(Change detection data)

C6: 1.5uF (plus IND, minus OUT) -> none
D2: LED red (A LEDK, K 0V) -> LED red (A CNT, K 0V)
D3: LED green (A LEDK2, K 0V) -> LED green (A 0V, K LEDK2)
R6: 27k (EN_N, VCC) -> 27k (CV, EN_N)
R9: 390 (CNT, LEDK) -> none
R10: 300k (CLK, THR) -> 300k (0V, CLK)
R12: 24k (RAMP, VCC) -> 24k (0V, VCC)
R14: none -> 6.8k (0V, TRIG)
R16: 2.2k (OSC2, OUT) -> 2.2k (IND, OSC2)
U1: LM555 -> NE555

- What to work on
When the word "none" shows up in a line of the entries, pull that line out.

- Reply
C6: 1.5uF (plus IND, minus OUT) -> none
R9: 390 (CNT, LEDK) -> none
R14: none -> 6.8k (0V, TRIG)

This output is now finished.